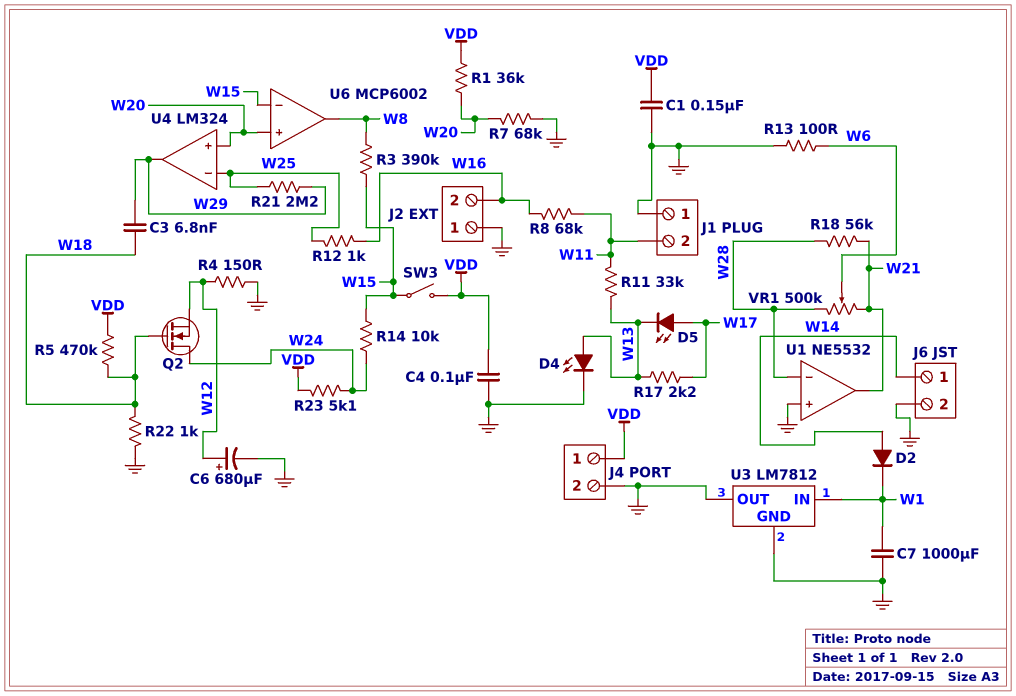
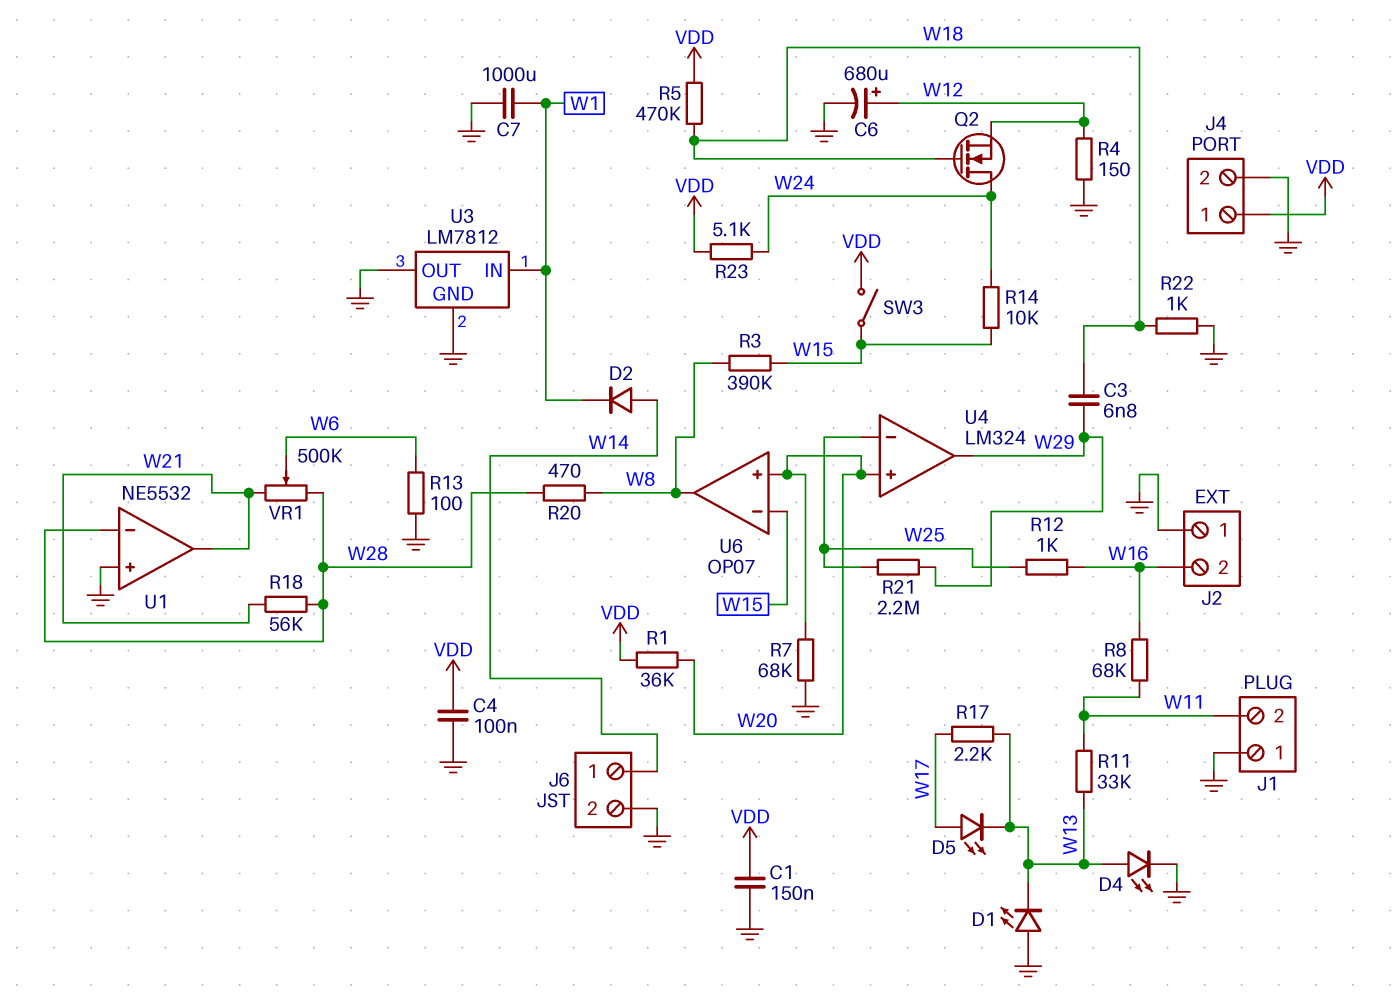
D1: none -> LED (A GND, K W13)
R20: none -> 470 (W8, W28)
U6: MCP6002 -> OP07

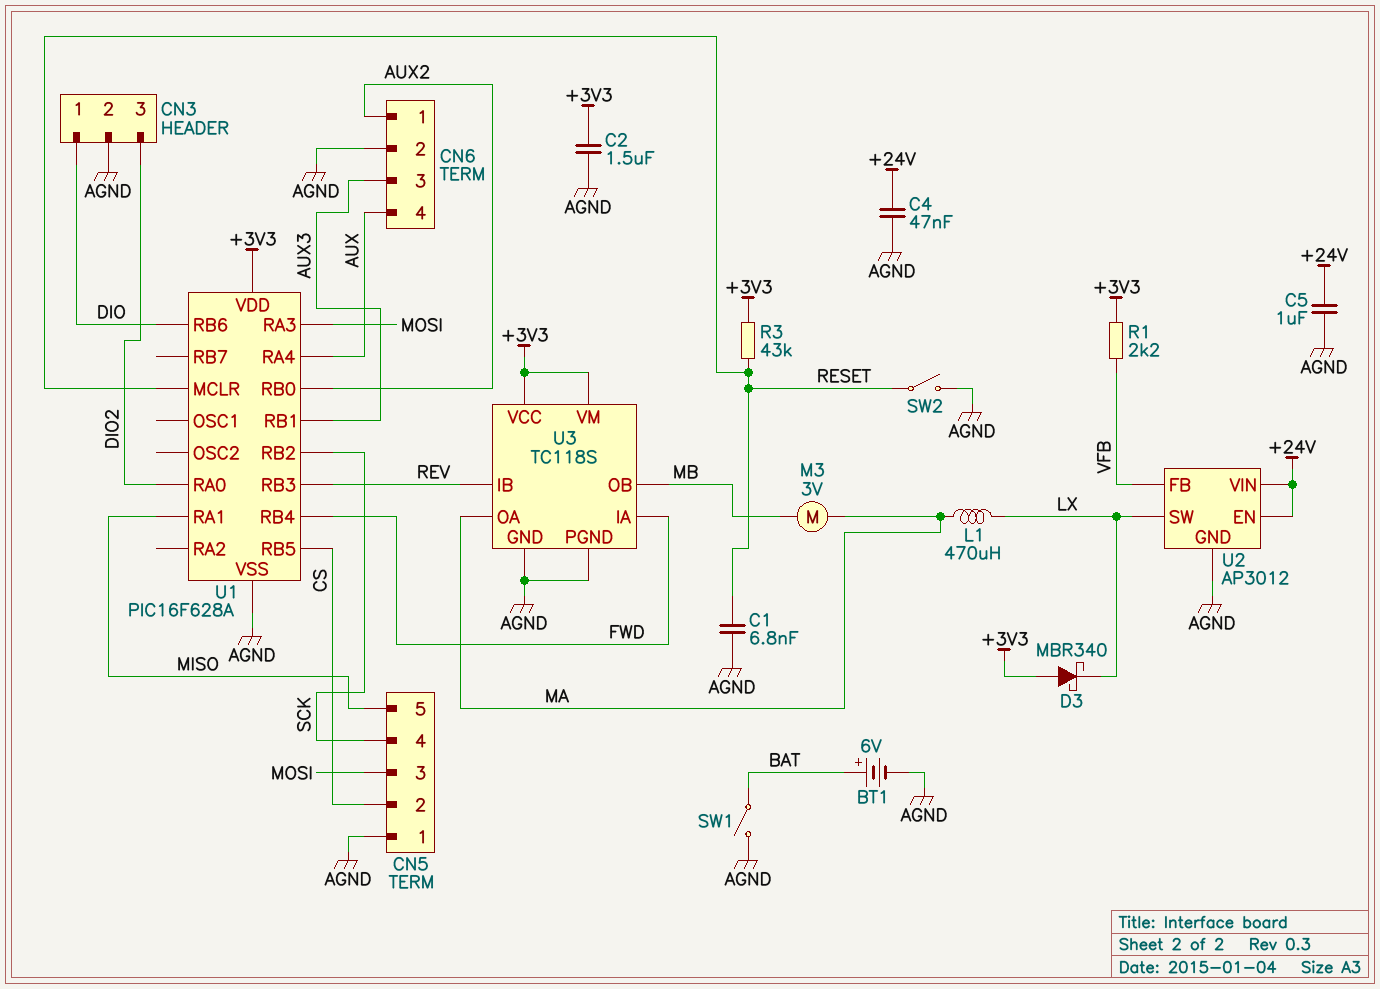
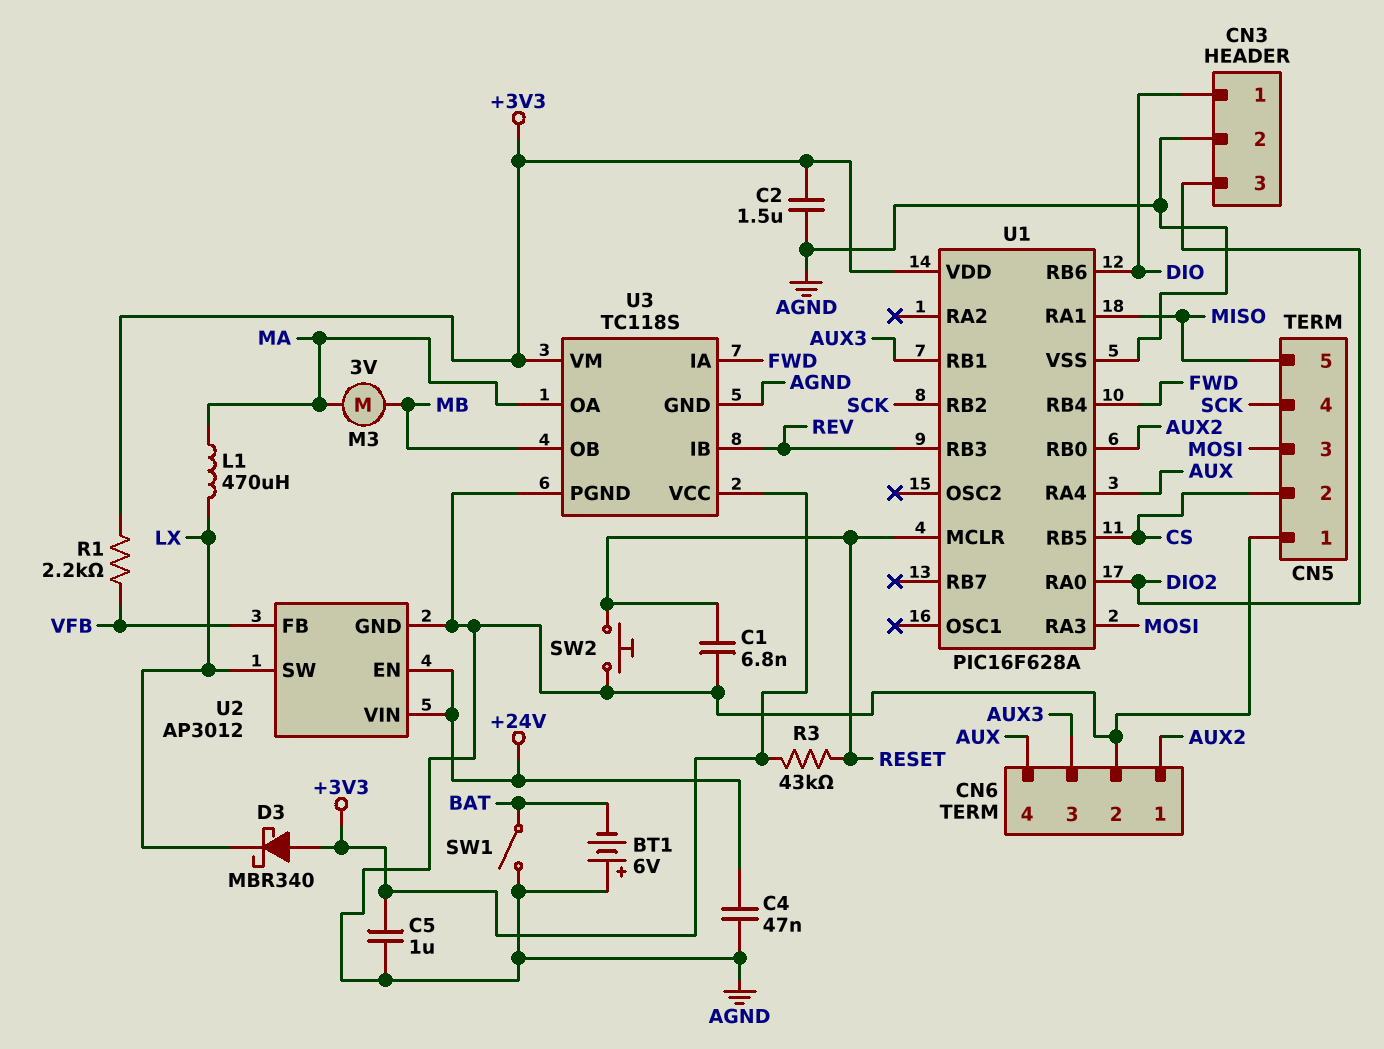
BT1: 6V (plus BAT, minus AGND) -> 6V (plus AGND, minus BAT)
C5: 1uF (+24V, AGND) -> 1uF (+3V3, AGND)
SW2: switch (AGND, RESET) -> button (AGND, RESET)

→ Your instructions: Output the records verbatim without pictures.

→ Output for this task:
D1: none -> LED (A GND, K W13)
R20: none -> 470 (W8, W28)
U6: MCP6002 -> OP07

BT1: 6V (plus BAT, minus AGND) -> 6V (plus AGND, minus BAT)
C5: 1uF (+24V, AGND) -> 1uF (+3V3, AGND)
SW2: switch (AGND, RESET) -> button (AGND, RESET)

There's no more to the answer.